WORK REQUEST: Read through the records. Copy each line that has the word "moved".

LISTED RECORDS:
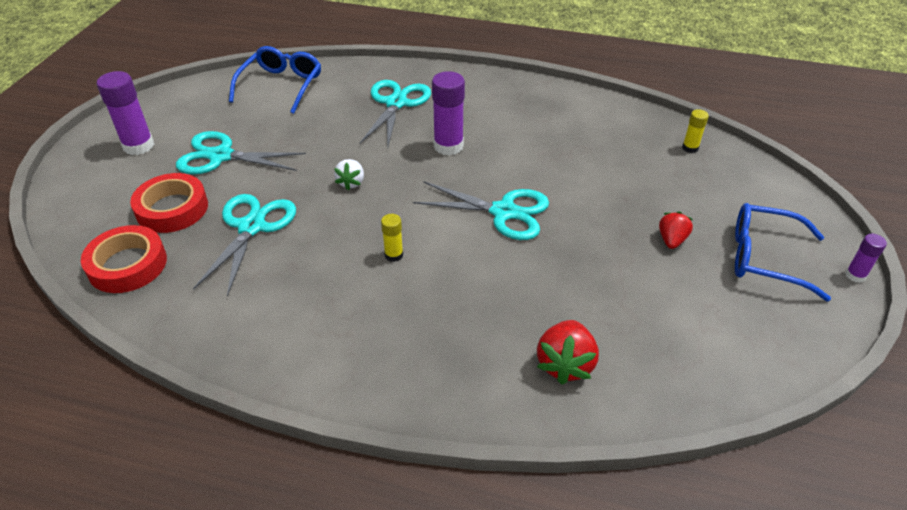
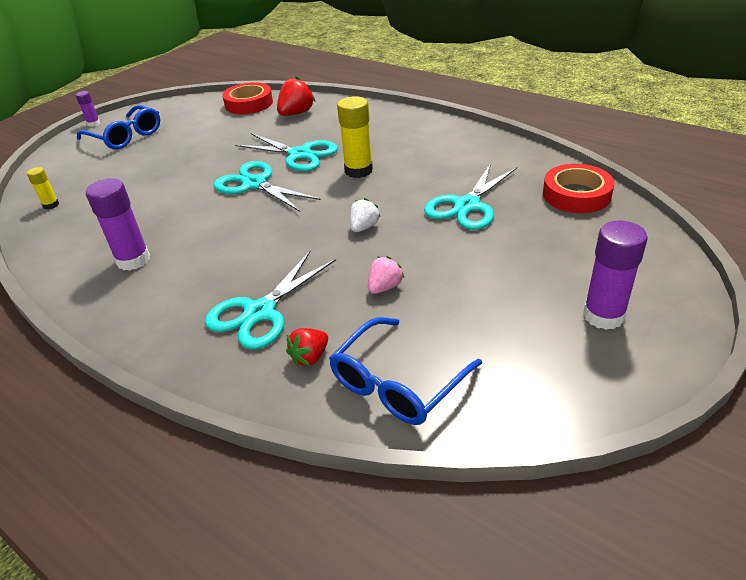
camera: 155 degrees left, 5 degrees down
red tape [130,173,208,233] -> red tape moved to [222,82,273,114]
turquoise scissors [176,131,306,174] -> turquoise scissors moved to [235,133,338,171]
yellow glue stick [381,214,403,262] -> yellow glue stick [337,96,373,178], size x1.87
purple glue stick [432,71,465,156] -> purple glue stick moved to [86,178,150,271]
red strawberry [659,211,693,249] -> red strawberry moved to [286,328,328,367]
none -> pink strawberry [368,256,404,294]

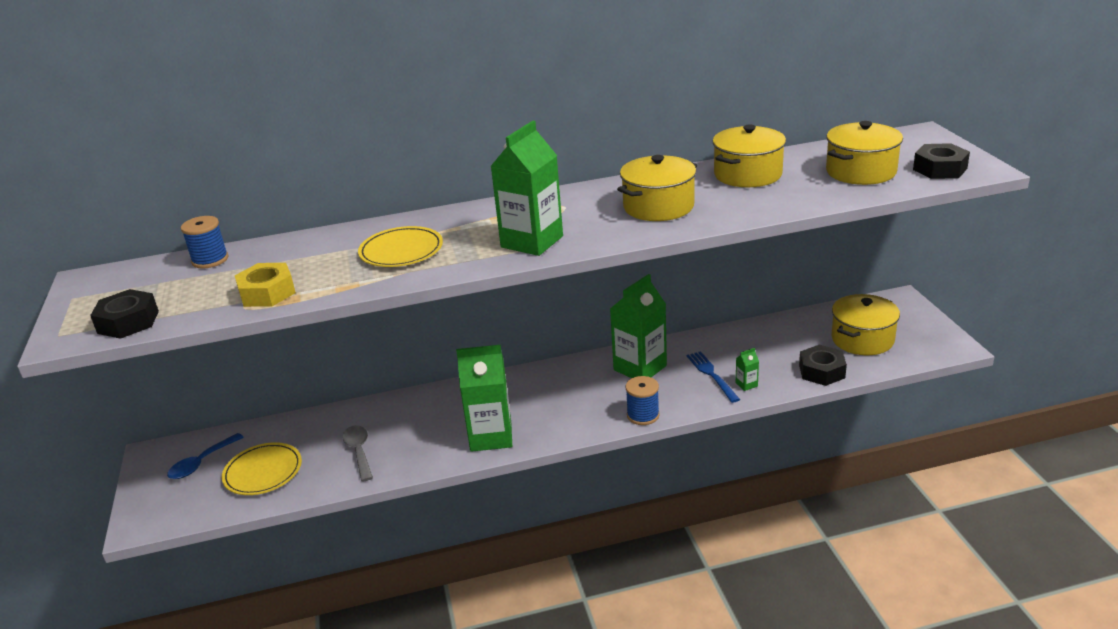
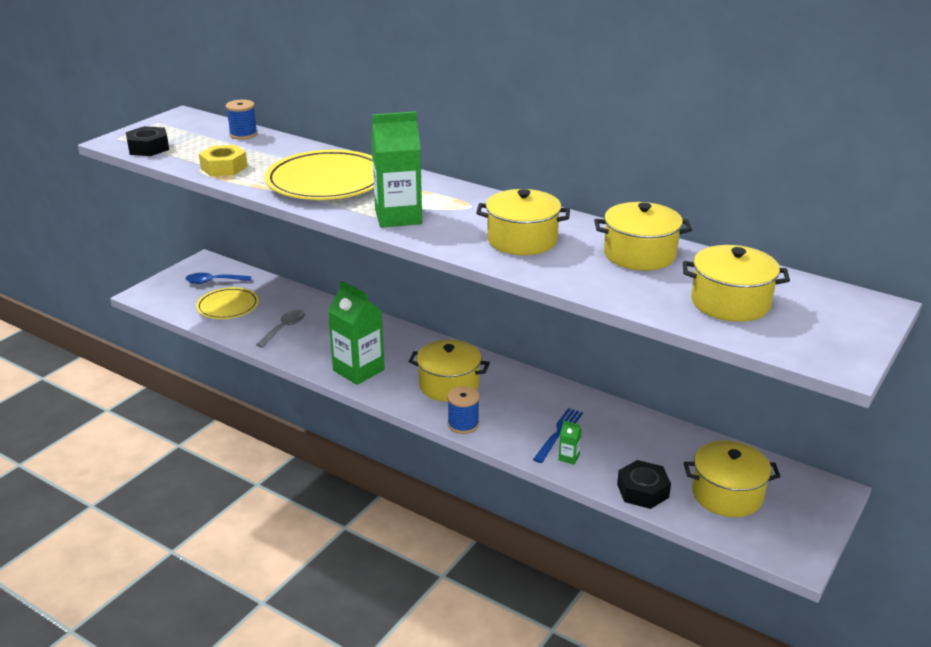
camera: 45 degrees right, 0 degrees up
yellow plate [358,226,443,267] -> yellow plate [265,150,374,200], size x1.70
green carton [610,274,667,378] -> none
black nut [913,143,970,179] -> none
none -> yellow pot [409,339,490,402]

EXPECTED OUTPUT:
red tape [130,173,208,233] -> red tape moved to [222,82,273,114]
turquoise scissors [176,131,306,174] -> turquoise scissors moved to [235,133,338,171]
purple glue stick [432,71,465,156] -> purple glue stick moved to [86,178,150,271]
red strawberry [659,211,693,249] -> red strawberry moved to [286,328,328,367]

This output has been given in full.